◆ **What you should do**
Somewhere below, one line contains "Ferrex Post: [231,312,506,505]" and a later line contains "roadmap.mp4: [154,447,183,483] ->". Output those two lines and everything between them exactly, and nothing else.
[Start of Attachment]
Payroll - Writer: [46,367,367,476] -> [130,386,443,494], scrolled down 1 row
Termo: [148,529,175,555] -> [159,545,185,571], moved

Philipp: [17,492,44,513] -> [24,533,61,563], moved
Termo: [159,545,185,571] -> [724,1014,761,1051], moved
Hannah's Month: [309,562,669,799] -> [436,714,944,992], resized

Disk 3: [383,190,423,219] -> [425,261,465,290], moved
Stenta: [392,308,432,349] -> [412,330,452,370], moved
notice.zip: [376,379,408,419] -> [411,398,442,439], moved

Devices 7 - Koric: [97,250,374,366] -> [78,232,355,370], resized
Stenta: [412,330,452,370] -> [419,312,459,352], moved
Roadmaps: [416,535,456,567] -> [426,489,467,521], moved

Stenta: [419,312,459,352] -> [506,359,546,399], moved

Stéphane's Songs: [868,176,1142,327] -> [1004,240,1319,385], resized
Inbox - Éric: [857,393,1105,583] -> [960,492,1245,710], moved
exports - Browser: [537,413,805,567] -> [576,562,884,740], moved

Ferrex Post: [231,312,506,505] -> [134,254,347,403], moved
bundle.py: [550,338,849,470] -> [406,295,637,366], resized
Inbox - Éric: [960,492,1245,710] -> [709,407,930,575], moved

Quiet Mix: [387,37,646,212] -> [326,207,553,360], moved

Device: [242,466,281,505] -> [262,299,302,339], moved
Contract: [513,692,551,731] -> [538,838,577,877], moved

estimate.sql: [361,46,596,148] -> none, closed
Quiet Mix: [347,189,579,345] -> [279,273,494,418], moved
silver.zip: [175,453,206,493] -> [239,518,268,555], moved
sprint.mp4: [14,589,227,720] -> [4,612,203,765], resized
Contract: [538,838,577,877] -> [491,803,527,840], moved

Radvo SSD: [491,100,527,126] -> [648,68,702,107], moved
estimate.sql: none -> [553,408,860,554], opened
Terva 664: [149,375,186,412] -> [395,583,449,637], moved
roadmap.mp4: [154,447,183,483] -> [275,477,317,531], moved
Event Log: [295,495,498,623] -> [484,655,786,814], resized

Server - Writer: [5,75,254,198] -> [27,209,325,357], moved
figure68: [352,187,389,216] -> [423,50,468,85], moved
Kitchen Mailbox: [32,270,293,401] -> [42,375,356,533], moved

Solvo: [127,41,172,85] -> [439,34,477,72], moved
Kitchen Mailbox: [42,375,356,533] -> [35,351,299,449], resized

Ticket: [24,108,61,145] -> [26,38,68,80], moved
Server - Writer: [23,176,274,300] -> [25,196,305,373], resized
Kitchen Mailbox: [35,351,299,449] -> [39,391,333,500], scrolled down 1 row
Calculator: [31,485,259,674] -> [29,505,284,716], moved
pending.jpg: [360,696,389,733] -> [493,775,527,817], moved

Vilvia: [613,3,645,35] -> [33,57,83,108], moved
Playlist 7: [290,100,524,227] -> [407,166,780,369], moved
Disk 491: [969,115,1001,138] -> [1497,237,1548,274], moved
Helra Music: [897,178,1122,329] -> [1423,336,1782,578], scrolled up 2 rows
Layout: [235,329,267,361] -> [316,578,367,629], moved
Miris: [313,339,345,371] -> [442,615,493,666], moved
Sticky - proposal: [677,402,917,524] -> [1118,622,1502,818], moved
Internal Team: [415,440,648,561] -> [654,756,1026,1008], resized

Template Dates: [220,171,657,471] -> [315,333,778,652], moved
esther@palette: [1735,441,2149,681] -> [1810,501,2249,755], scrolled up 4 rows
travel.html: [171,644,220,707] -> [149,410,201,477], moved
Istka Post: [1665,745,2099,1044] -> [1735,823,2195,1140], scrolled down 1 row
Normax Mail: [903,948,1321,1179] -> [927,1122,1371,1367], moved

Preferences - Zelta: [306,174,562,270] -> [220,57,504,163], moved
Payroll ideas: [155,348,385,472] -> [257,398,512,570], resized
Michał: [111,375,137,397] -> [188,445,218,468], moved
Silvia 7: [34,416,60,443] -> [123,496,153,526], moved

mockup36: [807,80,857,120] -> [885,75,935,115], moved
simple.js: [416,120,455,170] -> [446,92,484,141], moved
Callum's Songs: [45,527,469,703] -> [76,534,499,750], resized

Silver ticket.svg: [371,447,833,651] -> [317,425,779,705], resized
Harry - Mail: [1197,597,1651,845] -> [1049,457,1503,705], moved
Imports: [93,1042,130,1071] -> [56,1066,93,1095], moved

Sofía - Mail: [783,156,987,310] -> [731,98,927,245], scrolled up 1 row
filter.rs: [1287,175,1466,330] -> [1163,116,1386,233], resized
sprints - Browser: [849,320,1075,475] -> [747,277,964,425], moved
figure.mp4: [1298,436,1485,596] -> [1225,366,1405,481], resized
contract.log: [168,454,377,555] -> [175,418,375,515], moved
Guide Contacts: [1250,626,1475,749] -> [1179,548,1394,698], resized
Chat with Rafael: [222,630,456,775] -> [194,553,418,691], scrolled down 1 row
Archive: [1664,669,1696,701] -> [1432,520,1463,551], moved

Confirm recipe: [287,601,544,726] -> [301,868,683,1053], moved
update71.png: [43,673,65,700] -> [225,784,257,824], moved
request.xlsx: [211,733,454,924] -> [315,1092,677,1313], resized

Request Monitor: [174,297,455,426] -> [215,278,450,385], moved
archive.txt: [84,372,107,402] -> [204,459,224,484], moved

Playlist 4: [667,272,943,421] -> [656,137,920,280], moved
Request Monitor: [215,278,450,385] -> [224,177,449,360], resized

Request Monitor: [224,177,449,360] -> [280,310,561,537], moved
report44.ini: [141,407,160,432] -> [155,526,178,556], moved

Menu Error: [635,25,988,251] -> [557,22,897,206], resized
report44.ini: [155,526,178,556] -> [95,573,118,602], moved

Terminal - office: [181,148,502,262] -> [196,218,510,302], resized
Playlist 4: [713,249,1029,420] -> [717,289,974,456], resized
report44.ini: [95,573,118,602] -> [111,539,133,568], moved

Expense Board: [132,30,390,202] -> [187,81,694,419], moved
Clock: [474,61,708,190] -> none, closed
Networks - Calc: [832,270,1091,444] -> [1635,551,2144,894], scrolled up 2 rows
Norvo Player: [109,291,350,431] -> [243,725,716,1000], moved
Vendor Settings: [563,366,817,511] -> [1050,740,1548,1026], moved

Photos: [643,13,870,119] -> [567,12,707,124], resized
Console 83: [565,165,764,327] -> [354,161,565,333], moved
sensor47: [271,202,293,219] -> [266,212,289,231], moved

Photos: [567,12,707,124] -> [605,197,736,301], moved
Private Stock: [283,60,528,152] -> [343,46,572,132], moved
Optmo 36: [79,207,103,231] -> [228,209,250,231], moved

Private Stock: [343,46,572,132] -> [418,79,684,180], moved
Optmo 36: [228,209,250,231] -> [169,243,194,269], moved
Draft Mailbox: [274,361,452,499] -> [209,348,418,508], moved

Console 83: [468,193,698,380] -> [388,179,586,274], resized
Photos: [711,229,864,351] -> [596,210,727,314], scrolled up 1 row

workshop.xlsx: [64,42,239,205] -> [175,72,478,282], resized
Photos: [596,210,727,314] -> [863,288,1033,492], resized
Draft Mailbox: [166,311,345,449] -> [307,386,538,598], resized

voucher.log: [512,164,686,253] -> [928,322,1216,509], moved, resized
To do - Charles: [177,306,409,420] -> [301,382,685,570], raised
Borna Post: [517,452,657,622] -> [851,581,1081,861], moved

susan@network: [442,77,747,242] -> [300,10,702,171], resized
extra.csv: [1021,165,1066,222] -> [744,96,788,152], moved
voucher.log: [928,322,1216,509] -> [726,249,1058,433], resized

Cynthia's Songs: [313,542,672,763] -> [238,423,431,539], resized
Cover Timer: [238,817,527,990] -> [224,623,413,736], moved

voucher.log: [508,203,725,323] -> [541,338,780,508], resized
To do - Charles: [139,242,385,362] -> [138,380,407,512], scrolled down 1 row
[End of Attachment]
◆ **Output of the task**
Ferrex Post: [231,312,506,505] -> [134,254,347,403], moved
bundle.py: [550,338,849,470] -> [406,295,637,366], resized
Inbox - Éric: [960,492,1245,710] -> [709,407,930,575], moved

Quiet Mix: [387,37,646,212] -> [326,207,553,360], moved

Device: [242,466,281,505] -> [262,299,302,339], moved
Contract: [513,692,551,731] -> [538,838,577,877], moved

estimate.sql: [361,46,596,148] -> none, closed
Quiet Mix: [347,189,579,345] -> [279,273,494,418], moved
silver.zip: [175,453,206,493] -> [239,518,268,555], moved
sprint.mp4: [14,589,227,720] -> [4,612,203,765], resized
Contract: [538,838,577,877] -> [491,803,527,840], moved

Radvo SSD: [491,100,527,126] -> [648,68,702,107], moved
estimate.sql: none -> [553,408,860,554], opened
Terva 664: [149,375,186,412] -> [395,583,449,637], moved
roadmap.mp4: [154,447,183,483] -> [275,477,317,531], moved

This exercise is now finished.